WHAT YOU ARE ASKED TO DO: Transcribe all of the entries, matching each one exactly.

AVAILABLE DATA:
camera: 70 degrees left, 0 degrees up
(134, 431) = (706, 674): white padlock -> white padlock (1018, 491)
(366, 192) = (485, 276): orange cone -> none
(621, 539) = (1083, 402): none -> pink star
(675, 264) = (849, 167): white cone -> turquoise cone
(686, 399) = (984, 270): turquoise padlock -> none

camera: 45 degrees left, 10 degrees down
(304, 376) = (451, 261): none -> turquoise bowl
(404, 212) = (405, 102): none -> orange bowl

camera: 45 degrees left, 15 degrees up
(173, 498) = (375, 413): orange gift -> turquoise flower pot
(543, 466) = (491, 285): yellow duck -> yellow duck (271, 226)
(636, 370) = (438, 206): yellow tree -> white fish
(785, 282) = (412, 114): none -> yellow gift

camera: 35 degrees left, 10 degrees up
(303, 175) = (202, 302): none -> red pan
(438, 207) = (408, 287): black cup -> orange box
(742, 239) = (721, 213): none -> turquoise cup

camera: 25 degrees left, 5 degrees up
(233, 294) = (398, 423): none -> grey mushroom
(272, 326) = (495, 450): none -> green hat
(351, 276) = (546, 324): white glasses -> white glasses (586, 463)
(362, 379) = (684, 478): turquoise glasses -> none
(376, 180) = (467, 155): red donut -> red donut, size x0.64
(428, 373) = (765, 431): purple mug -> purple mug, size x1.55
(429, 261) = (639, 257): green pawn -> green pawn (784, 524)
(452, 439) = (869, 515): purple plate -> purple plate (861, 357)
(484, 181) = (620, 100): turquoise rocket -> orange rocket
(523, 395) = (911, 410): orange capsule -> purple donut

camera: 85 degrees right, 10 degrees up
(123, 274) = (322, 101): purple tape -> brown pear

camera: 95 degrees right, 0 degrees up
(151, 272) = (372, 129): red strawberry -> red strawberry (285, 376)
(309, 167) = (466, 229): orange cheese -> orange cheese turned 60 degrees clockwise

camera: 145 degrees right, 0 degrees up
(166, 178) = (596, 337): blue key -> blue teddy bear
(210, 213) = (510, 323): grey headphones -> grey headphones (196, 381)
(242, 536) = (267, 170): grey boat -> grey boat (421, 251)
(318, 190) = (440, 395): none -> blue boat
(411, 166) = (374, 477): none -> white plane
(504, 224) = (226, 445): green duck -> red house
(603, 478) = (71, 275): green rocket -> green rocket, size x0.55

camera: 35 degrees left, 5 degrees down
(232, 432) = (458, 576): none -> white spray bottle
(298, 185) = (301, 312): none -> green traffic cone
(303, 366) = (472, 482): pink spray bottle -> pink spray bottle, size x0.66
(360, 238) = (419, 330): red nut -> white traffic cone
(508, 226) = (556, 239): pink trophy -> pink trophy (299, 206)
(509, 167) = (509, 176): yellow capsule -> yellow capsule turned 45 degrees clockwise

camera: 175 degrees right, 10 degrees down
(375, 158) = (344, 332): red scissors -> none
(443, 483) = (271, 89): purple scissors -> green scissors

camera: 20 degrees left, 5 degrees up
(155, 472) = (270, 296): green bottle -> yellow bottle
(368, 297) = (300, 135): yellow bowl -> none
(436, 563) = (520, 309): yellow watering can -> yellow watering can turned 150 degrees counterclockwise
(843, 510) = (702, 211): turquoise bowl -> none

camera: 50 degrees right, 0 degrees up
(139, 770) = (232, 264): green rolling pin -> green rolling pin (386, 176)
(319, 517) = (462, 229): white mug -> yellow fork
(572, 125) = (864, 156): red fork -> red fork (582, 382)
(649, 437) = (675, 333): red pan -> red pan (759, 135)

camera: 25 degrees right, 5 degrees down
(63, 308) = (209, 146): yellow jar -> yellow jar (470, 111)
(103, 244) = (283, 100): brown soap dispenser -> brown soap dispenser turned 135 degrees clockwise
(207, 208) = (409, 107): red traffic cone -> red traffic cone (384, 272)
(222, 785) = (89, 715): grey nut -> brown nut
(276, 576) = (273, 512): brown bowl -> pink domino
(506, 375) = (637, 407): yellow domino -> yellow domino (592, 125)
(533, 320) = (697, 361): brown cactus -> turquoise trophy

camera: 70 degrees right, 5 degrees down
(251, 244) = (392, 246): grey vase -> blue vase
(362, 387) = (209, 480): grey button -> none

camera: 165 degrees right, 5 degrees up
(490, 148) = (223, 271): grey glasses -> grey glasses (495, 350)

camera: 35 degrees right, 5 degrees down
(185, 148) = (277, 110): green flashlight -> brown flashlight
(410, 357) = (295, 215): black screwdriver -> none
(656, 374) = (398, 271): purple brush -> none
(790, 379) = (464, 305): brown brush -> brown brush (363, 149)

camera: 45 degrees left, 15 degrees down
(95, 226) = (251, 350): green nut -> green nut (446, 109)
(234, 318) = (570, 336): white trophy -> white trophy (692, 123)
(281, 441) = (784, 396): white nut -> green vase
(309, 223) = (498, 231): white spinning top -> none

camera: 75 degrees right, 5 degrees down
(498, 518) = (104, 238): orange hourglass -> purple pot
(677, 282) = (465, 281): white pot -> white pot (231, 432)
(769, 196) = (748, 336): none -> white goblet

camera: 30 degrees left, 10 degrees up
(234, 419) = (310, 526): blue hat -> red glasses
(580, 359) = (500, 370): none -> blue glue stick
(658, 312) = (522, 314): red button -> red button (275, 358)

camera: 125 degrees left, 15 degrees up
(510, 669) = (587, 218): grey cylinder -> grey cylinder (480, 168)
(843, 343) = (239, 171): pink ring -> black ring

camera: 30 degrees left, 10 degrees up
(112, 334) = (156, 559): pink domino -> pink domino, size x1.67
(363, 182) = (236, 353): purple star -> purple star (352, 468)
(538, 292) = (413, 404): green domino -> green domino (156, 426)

RESULT OF THE EXERCISE:
camera: 70 degrees left, 0 degrees up
(134, 431) = (706, 674): white padlock -> white padlock (1018, 491)
(366, 192) = (485, 276): orange cone -> none
(621, 539) = (1083, 402): none -> pink star
(675, 264) = (849, 167): white cone -> turquoise cone
(686, 399) = (984, 270): turquoise padlock -> none

camera: 45 degrees left, 10 degrees down
(304, 376) = (451, 261): none -> turquoise bowl
(404, 212) = (405, 102): none -> orange bowl

camera: 45 degrees left, 15 degrees up
(173, 498) = (375, 413): orange gift -> turquoise flower pot
(543, 466) = (491, 285): yellow duck -> yellow duck (271, 226)
(636, 370) = (438, 206): yellow tree -> white fish
(785, 282) = (412, 114): none -> yellow gift

camera: 35 degrees left, 10 degrees up
(303, 175) = (202, 302): none -> red pan
(438, 207) = (408, 287): black cup -> orange box
(742, 239) = (721, 213): none -> turquoise cup

camera: 25 degrees left, 5 degrees up
(233, 294) = (398, 423): none -> grey mushroom
(272, 326) = (495, 450): none -> green hat
(351, 276) = (546, 324): white glasses -> white glasses (586, 463)
(362, 379) = (684, 478): turquoise glasses -> none
(376, 180) = (467, 155): red donut -> red donut, size x0.64
(428, 373) = (765, 431): purple mug -> purple mug, size x1.55
(429, 261) = (639, 257): green pawn -> green pawn (784, 524)
(452, 439) = (869, 515): purple plate -> purple plate (861, 357)
(484, 181) = (620, 100): turquoise rocket -> orange rocket
(523, 395) = (911, 410): orange capsule -> purple donut

camera: 85 degrees right, 10 degrees up
(123, 274) = (322, 101): purple tape -> brown pear

camera: 95 degrees right, 0 degrees up
(151, 272) = (372, 129): red strawberry -> red strawberry (285, 376)
(309, 167) = (466, 229): orange cheese -> orange cheese turned 60 degrees clockwise

camera: 145 degrees right, 0 degrees up
(166, 178) = (596, 337): blue key -> blue teddy bear
(210, 213) = (510, 323): grey headphones -> grey headphones (196, 381)
(242, 536) = (267, 170): grey boat -> grey boat (421, 251)
(318, 190) = (440, 395): none -> blue boat
(411, 166) = (374, 477): none -> white plane
(504, 224) = (226, 445): green duck -> red house
(603, 478) = (71, 275): green rocket -> green rocket, size x0.55

camera: 35 degrees left, 5 degrees down
(232, 432) = (458, 576): none -> white spray bottle
(298, 185) = (301, 312): none -> green traffic cone
(303, 366) = (472, 482): pink spray bottle -> pink spray bottle, size x0.66
(360, 238) = (419, 330): red nut -> white traffic cone
(508, 226) = (556, 239): pink trophy -> pink trophy (299, 206)
(509, 167) = (509, 176): yellow capsule -> yellow capsule turned 45 degrees clockwise

camera: 175 degrees right, 10 degrees down
(375, 158) = (344, 332): red scissors -> none
(443, 483) = (271, 89): purple scissors -> green scissors

camera: 20 degrees left, 5 degrees up
(155, 472) = (270, 296): green bottle -> yellow bottle
(368, 297) = (300, 135): yellow bowl -> none
(436, 563) = (520, 309): yellow watering can -> yellow watering can turned 150 degrees counterclockwise
(843, 510) = (702, 211): turquoise bowl -> none

camera: 50 degrees right, 0 degrees up
(139, 770) = (232, 264): green rolling pin -> green rolling pin (386, 176)
(319, 517) = (462, 229): white mug -> yellow fork
(572, 125) = (864, 156): red fork -> red fork (582, 382)
(649, 437) = (675, 333): red pan -> red pan (759, 135)

camera: 25 degrees right, 5 degrees down
(63, 308) = (209, 146): yellow jar -> yellow jar (470, 111)
(103, 244) = (283, 100): brown soap dispenser -> brown soap dispenser turned 135 degrees clockwise
(207, 208) = (409, 107): red traffic cone -> red traffic cone (384, 272)
(222, 785) = (89, 715): grey nut -> brown nut
(276, 576) = (273, 512): brown bowl -> pink domino
(506, 375) = (637, 407): yellow domino -> yellow domino (592, 125)
(533, 320) = (697, 361): brown cactus -> turquoise trophy

camera: 70 degrees right, 5 degrees down
(251, 244) = (392, 246): grey vase -> blue vase
(362, 387) = (209, 480): grey button -> none

camera: 165 degrees right, 5 degrees up
(490, 148) = (223, 271): grey glasses -> grey glasses (495, 350)

camera: 35 degrees right, 5 degrees down
(185, 148) = (277, 110): green flashlight -> brown flashlight
(410, 357) = (295, 215): black screwdriver -> none
(656, 374) = (398, 271): purple brush -> none
(790, 379) = (464, 305): brown brush -> brown brush (363, 149)

camera: 45 degrees left, 15 degrees down
(95, 226) = (251, 350): green nut -> green nut (446, 109)
(234, 318) = (570, 336): white trophy -> white trophy (692, 123)
(281, 441) = (784, 396): white nut -> green vase
(309, 223) = (498, 231): white spinning top -> none

camera: 75 degrees right, 5 degrees down
(498, 518) = (104, 238): orange hourglass -> purple pot
(677, 282) = (465, 281): white pot -> white pot (231, 432)
(769, 196) = (748, 336): none -> white goblet

camera: 30 degrees left, 10 degrees up
(234, 419) = (310, 526): blue hat -> red glasses
(580, 359) = (500, 370): none -> blue glue stick
(658, 312) = (522, 314): red button -> red button (275, 358)

camera: 125 degrees left, 15 degrees up
(510, 669) = (587, 218): grey cylinder -> grey cylinder (480, 168)
(843, 343) = (239, 171): pink ring -> black ring

camera: 30 degrees left, 10 degrees up
(112, 334) = (156, 559): pink domino -> pink domino, size x1.67
(363, 182) = (236, 353): purple star -> purple star (352, 468)
(538, 292) = (413, 404): green domino -> green domino (156, 426)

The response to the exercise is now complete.